▶ **Exercise details**:
Produce word for word the lines of the data below running from the one that has "C3: 1uF (+5V, GND) -> 33nF (+5V, GND)" to the one that has "U5: MAX485 -> SN75176", inclusive, and no others.

▶ **Listed entries**:
*-*-*
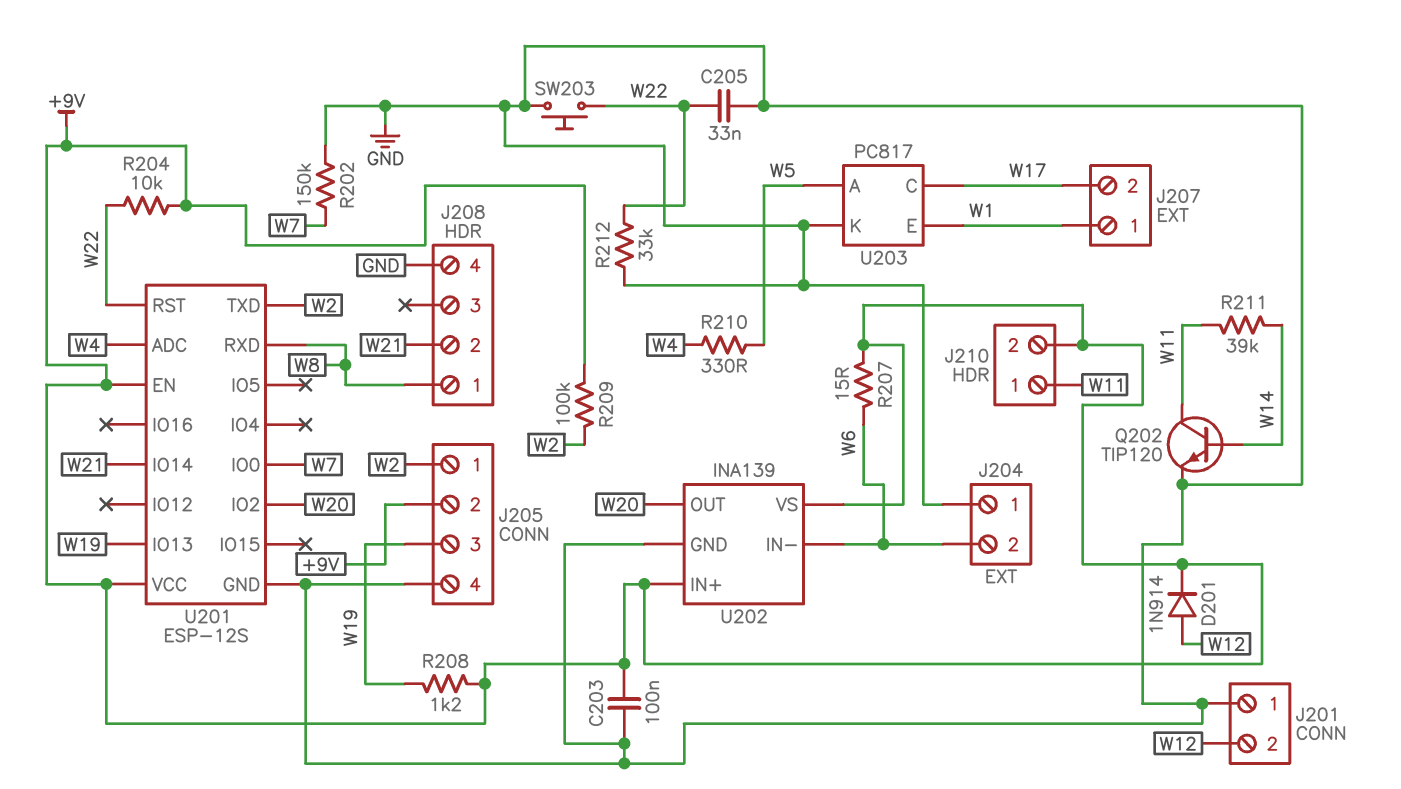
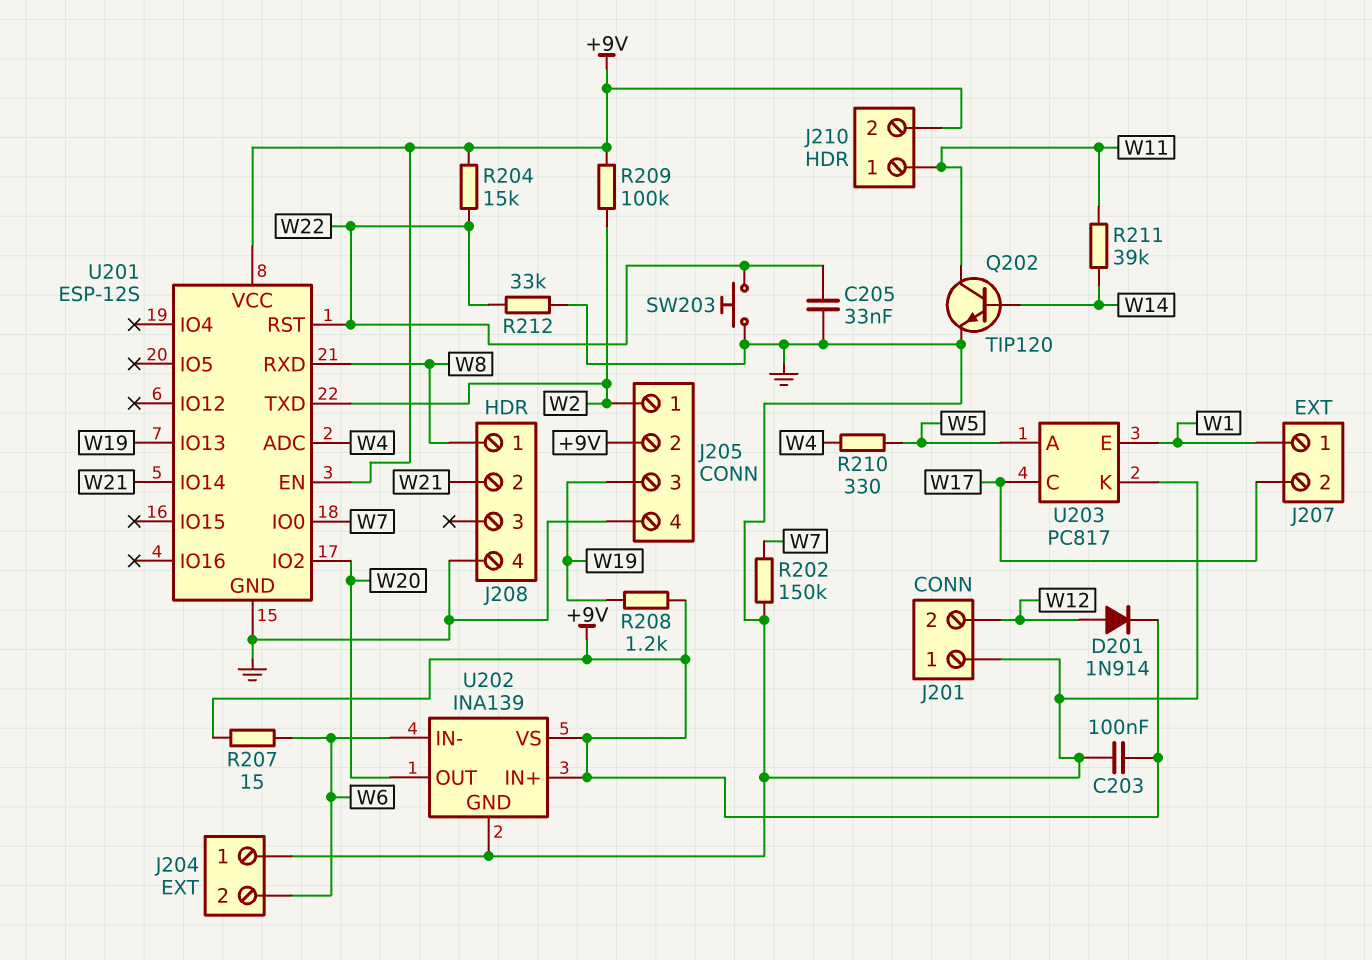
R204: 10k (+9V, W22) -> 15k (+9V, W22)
*-*-*
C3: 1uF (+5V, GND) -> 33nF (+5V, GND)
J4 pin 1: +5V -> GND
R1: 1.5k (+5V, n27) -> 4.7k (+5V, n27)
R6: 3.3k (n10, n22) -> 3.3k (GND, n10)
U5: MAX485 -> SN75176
*-*-*
▶ **Task solution**:
C3: 1uF (+5V, GND) -> 33nF (+5V, GND)
J4 pin 1: +5V -> GND
R1: 1.5k (+5V, n27) -> 4.7k (+5V, n27)
R6: 3.3k (n10, n22) -> 3.3k (GND, n10)
U5: MAX485 -> SN75176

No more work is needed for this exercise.